* **Task prompt**
Any picture must be dropped, but each line of the data should be duplicated exactly.

* **The input**

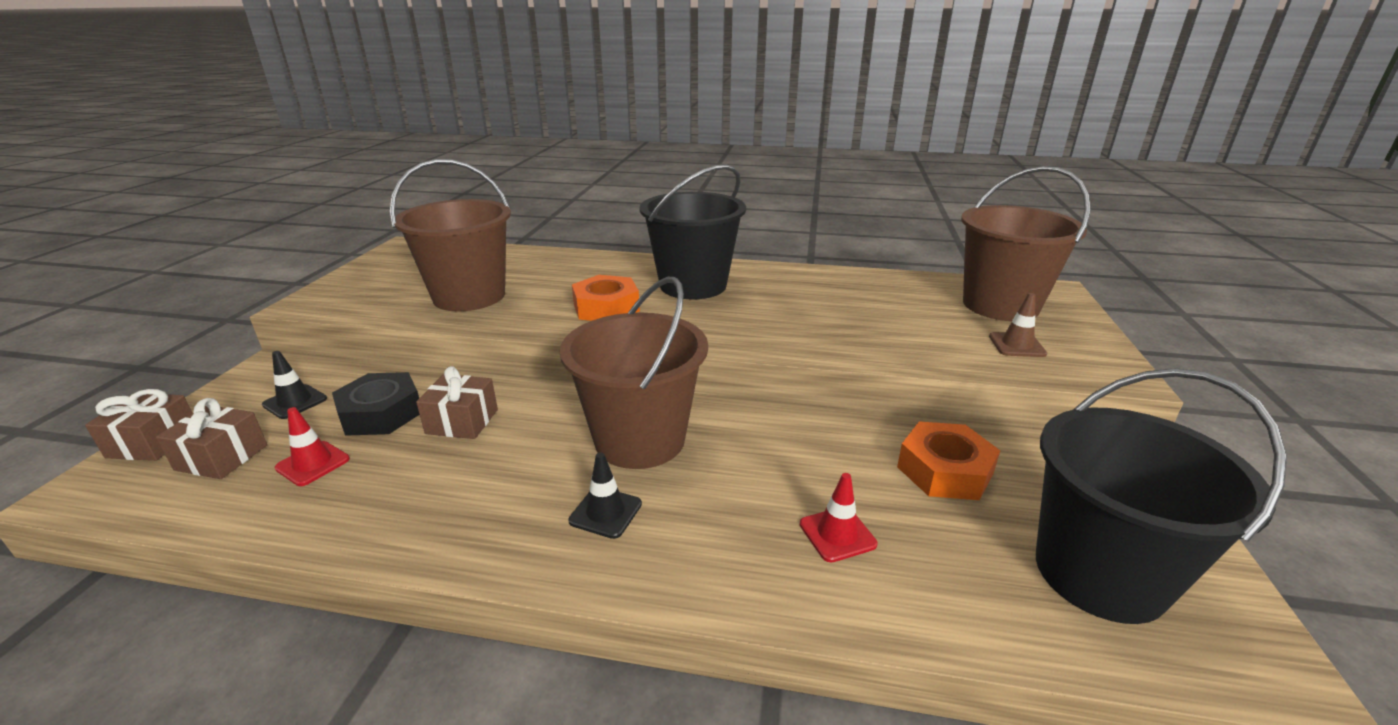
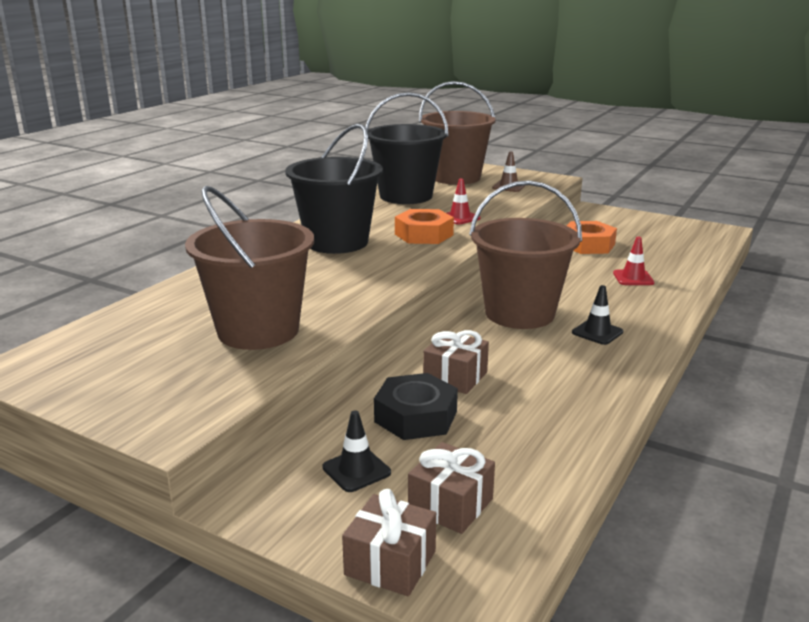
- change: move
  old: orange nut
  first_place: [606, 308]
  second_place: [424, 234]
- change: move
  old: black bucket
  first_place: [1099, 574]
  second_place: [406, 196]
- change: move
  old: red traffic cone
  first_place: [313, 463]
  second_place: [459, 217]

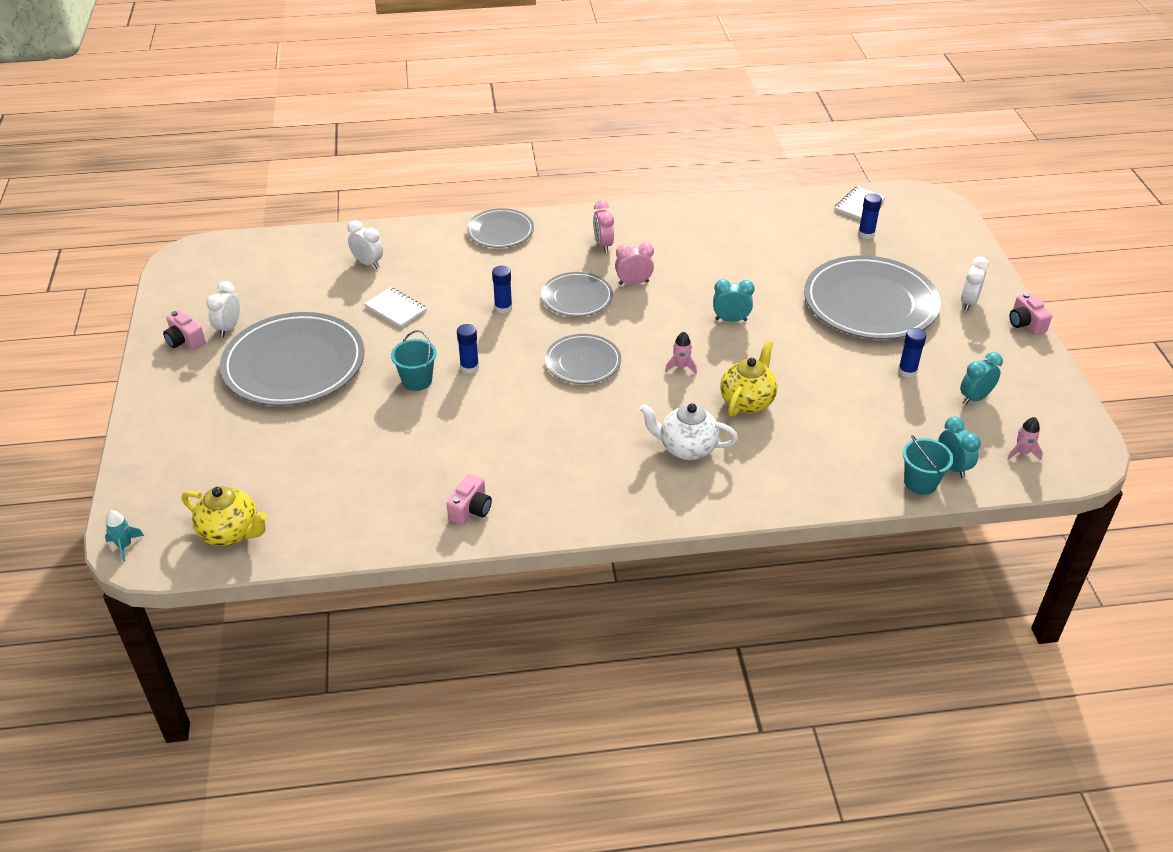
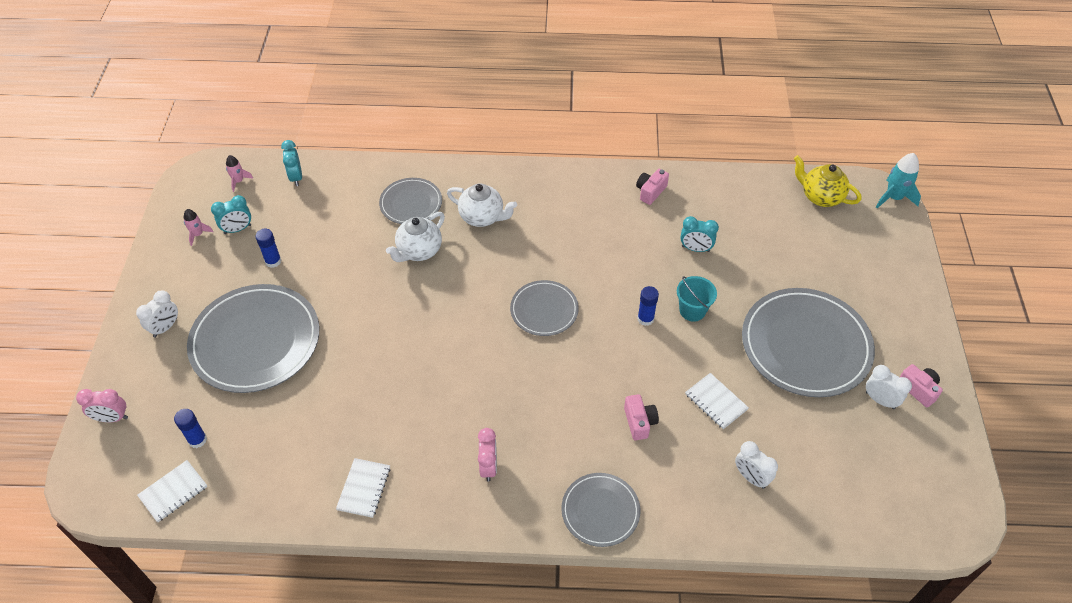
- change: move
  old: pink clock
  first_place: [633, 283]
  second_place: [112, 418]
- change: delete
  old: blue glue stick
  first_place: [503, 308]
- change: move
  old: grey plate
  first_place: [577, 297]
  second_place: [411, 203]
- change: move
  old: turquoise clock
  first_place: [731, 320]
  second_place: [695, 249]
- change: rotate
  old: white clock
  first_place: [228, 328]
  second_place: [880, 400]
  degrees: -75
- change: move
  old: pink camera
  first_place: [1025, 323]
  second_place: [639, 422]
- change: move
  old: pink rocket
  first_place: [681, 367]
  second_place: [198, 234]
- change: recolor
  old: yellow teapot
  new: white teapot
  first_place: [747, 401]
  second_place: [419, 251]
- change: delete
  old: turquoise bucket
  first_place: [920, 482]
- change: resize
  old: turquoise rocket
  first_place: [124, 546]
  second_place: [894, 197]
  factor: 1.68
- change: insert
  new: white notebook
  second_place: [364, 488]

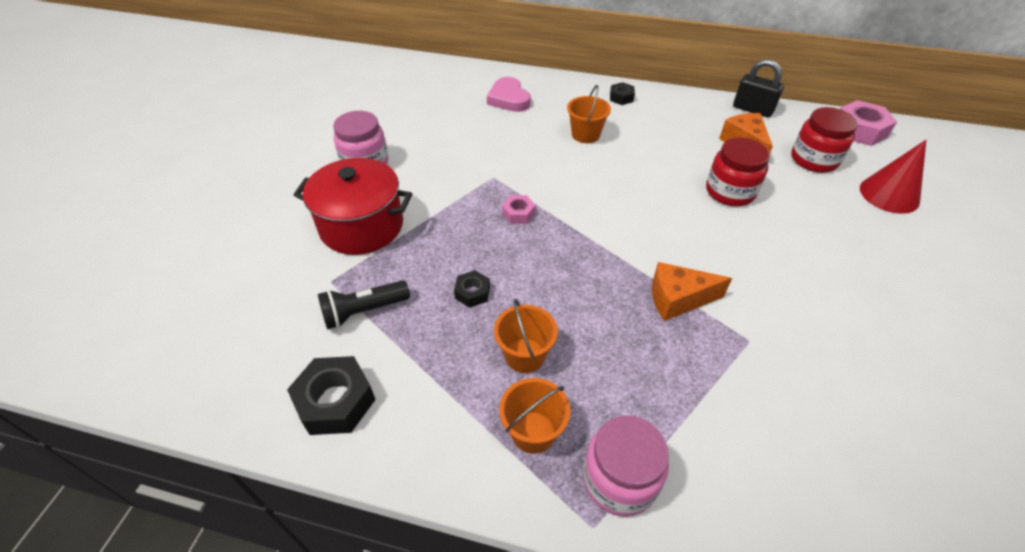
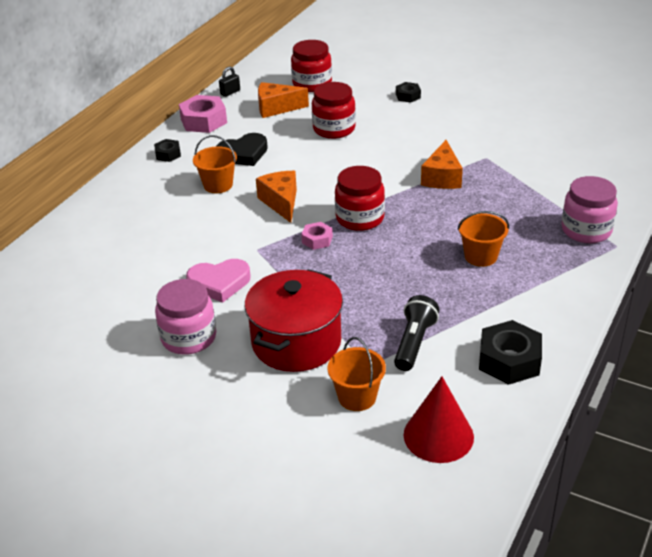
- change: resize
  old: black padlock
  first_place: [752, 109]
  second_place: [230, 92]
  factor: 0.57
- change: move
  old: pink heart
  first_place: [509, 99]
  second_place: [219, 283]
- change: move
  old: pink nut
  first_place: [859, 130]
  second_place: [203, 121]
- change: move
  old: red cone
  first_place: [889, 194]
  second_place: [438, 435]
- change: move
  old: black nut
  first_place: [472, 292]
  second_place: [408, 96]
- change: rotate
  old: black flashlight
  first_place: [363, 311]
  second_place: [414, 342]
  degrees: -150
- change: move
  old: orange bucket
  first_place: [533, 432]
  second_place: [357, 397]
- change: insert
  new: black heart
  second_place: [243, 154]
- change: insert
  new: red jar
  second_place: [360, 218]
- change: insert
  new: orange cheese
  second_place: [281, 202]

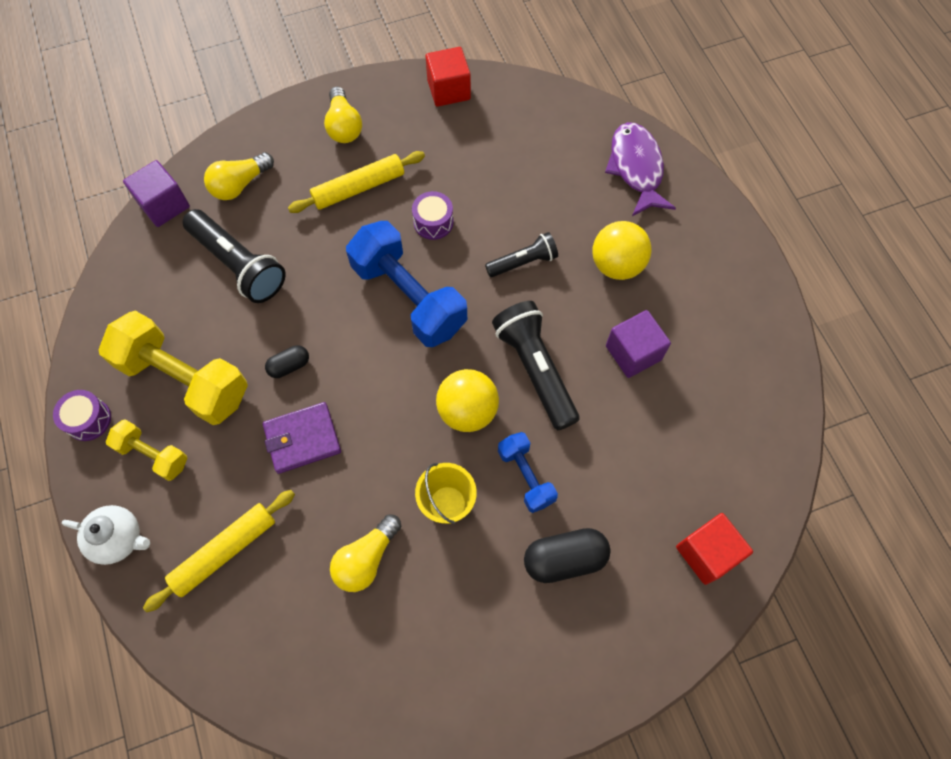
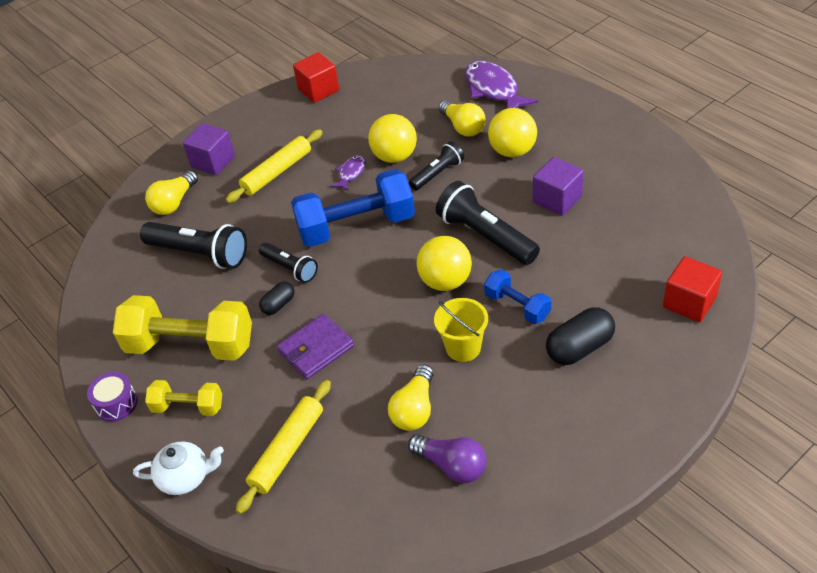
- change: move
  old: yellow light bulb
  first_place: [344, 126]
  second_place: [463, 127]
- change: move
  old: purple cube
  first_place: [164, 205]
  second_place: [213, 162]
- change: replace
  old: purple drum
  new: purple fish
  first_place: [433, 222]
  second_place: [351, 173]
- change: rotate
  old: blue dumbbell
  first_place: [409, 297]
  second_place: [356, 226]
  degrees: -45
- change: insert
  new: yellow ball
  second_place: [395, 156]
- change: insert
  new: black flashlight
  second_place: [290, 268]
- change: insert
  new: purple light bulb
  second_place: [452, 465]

* **Response**
- change: move
  old: orange nut
  first_place: [606, 308]
  second_place: [424, 234]
- change: move
  old: black bucket
  first_place: [1099, 574]
  second_place: [406, 196]
- change: move
  old: red traffic cone
  first_place: [313, 463]
  second_place: [459, 217]

- change: move
  old: pink clock
  first_place: [633, 283]
  second_place: [112, 418]
- change: delete
  old: blue glue stick
  first_place: [503, 308]
- change: move
  old: grey plate
  first_place: [577, 297]
  second_place: [411, 203]
- change: move
  old: turquoise clock
  first_place: [731, 320]
  second_place: [695, 249]
- change: rotate
  old: white clock
  first_place: [228, 328]
  second_place: [880, 400]
  degrees: -75
- change: move
  old: pink camera
  first_place: [1025, 323]
  second_place: [639, 422]
- change: move
  old: pink rocket
  first_place: [681, 367]
  second_place: [198, 234]
- change: recolor
  old: yellow teapot
  new: white teapot
  first_place: [747, 401]
  second_place: [419, 251]
- change: delete
  old: turquoise bucket
  first_place: [920, 482]
- change: resize
  old: turquoise rocket
  first_place: [124, 546]
  second_place: [894, 197]
  factor: 1.68
- change: insert
  new: white notebook
  second_place: [364, 488]

- change: resize
  old: black padlock
  first_place: [752, 109]
  second_place: [230, 92]
  factor: 0.57
- change: move
  old: pink heart
  first_place: [509, 99]
  second_place: [219, 283]
- change: move
  old: pink nut
  first_place: [859, 130]
  second_place: [203, 121]
- change: move
  old: red cone
  first_place: [889, 194]
  second_place: [438, 435]
- change: move
  old: black nut
  first_place: [472, 292]
  second_place: [408, 96]
- change: rotate
  old: black flashlight
  first_place: [363, 311]
  second_place: [414, 342]
  degrees: -150
- change: move
  old: orange bucket
  first_place: [533, 432]
  second_place: [357, 397]
- change: insert
  new: black heart
  second_place: [243, 154]
- change: insert
  new: red jar
  second_place: [360, 218]
- change: insert
  new: orange cheese
  second_place: [281, 202]

- change: move
  old: yellow light bulb
  first_place: [344, 126]
  second_place: [463, 127]
- change: move
  old: purple cube
  first_place: [164, 205]
  second_place: [213, 162]
- change: replace
  old: purple drum
  new: purple fish
  first_place: [433, 222]
  second_place: [351, 173]
- change: rotate
  old: blue dumbbell
  first_place: [409, 297]
  second_place: [356, 226]
  degrees: -45
- change: insert
  new: yellow ball
  second_place: [395, 156]
- change: insert
  new: black flashlight
  second_place: [290, 268]
- change: insert
  new: purple light bulb
  second_place: [452, 465]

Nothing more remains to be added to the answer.